_EXERCISE DATA_:

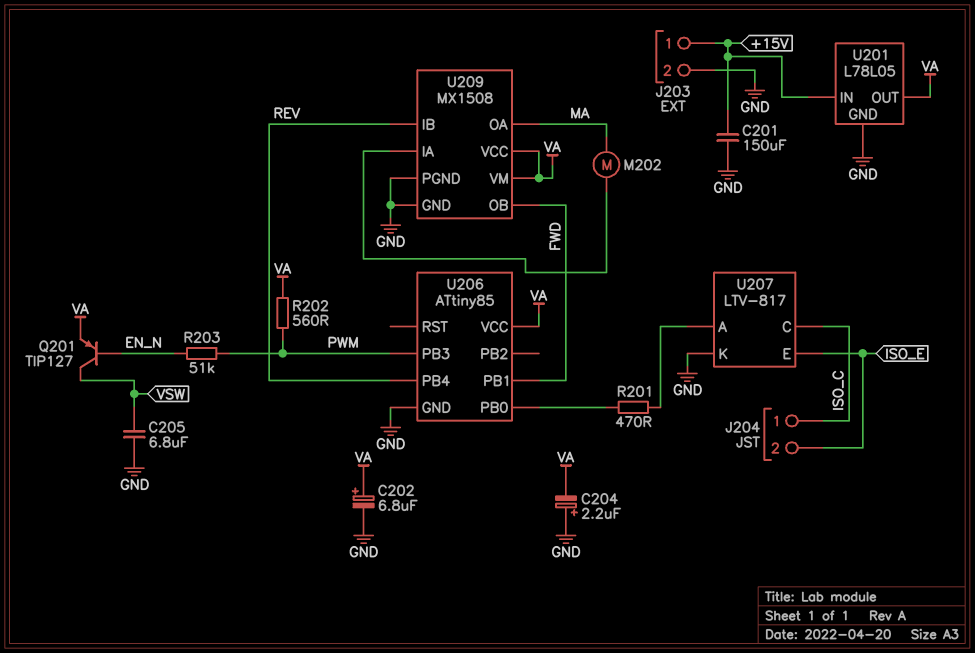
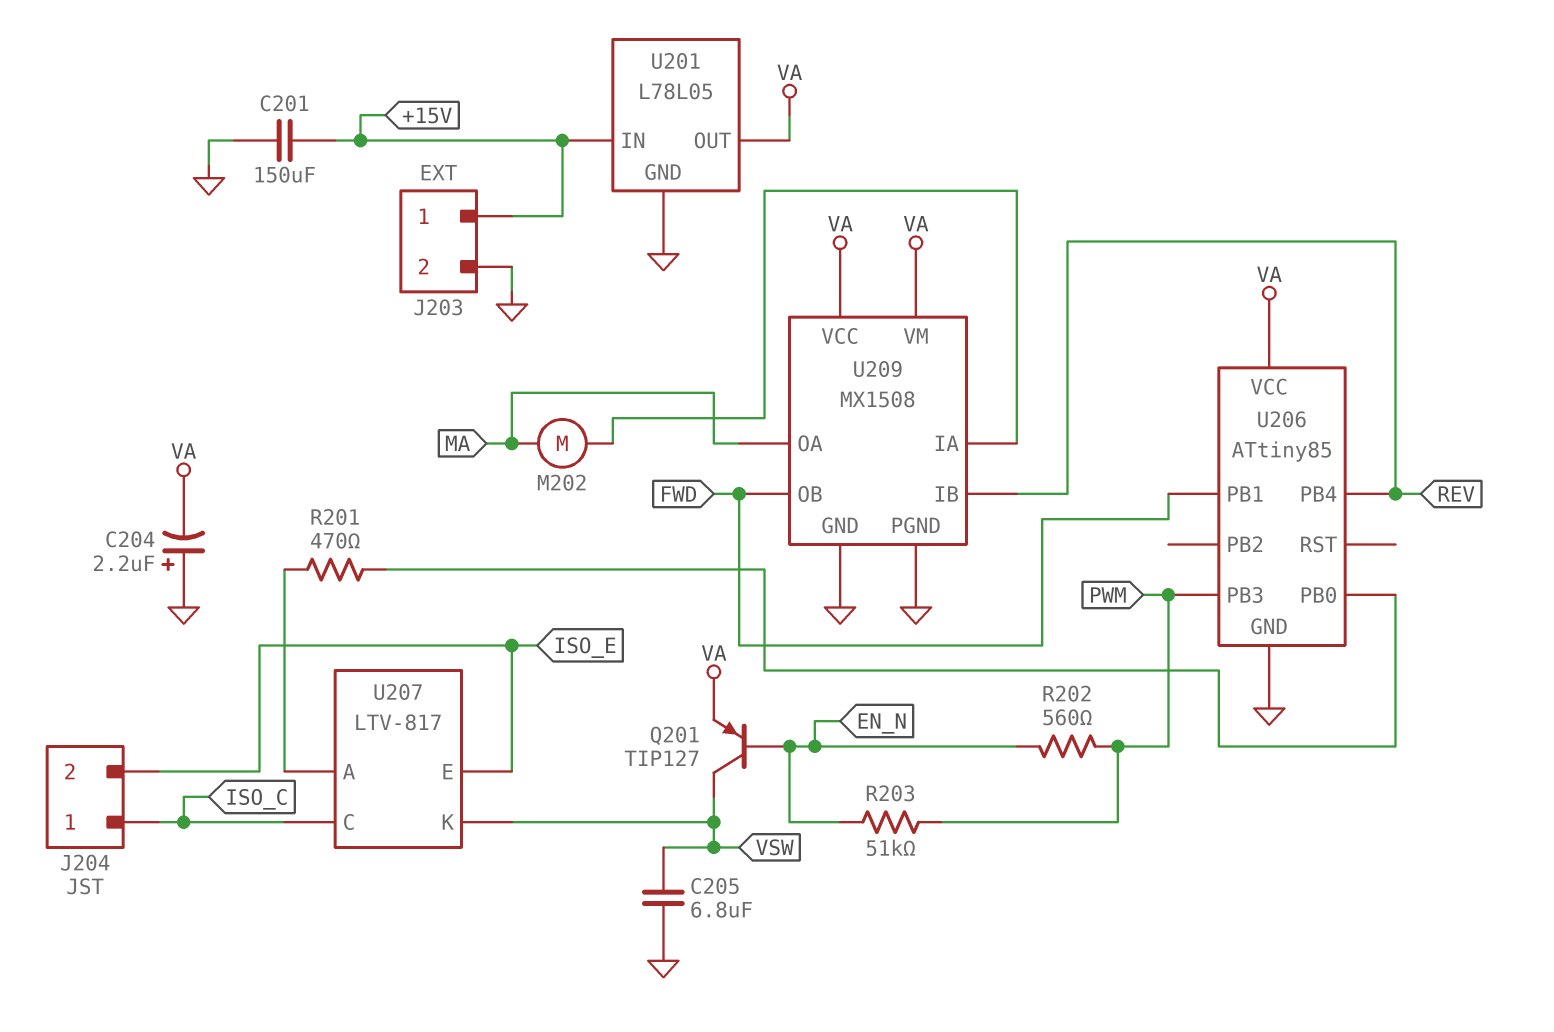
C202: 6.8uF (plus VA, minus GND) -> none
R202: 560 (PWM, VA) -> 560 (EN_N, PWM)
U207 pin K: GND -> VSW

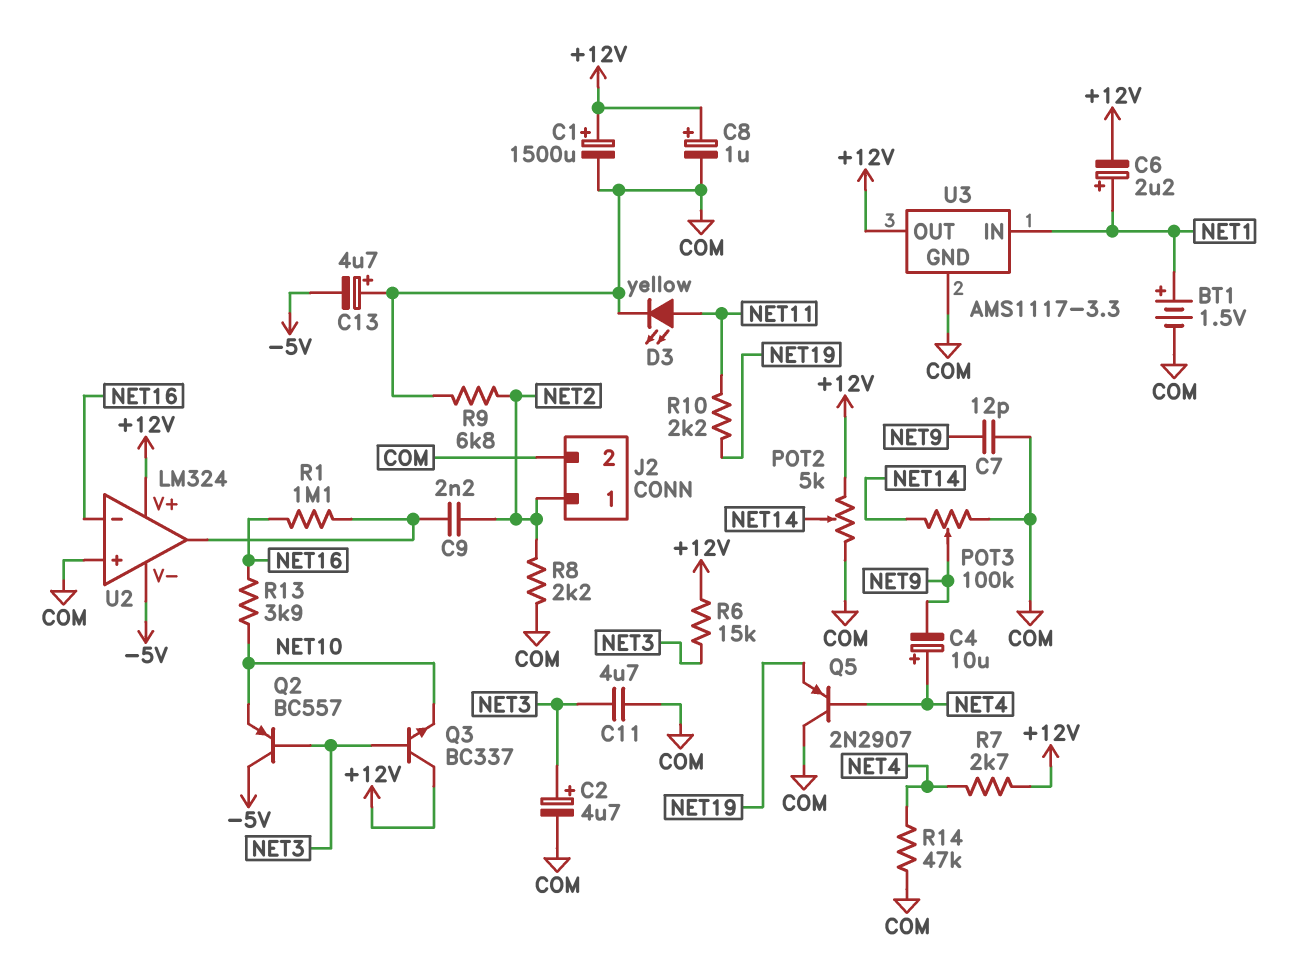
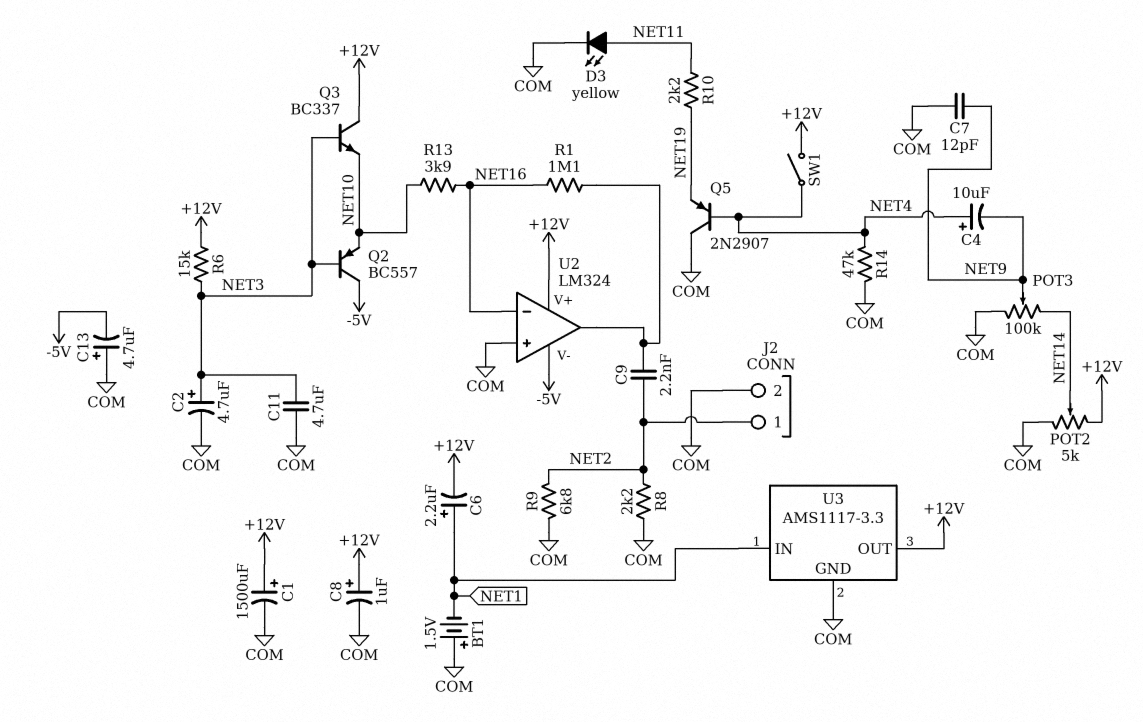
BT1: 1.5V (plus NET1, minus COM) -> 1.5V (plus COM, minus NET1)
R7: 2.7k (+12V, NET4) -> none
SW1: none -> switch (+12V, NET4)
* * *
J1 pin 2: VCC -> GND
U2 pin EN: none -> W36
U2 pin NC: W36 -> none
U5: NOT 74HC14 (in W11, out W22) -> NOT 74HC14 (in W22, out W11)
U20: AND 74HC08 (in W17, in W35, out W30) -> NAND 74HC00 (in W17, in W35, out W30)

_WHAT THE TASK REQUIRES_:
Copy out each line of the data that holds the string "none".

_SOLUTION TO THIS PROBLEM_:
C202: 6.8uF (plus VA, minus GND) -> none
R7: 2.7k (+12V, NET4) -> none
SW1: none -> switch (+12V, NET4)
U2 pin EN: none -> W36
U2 pin NC: W36 -> none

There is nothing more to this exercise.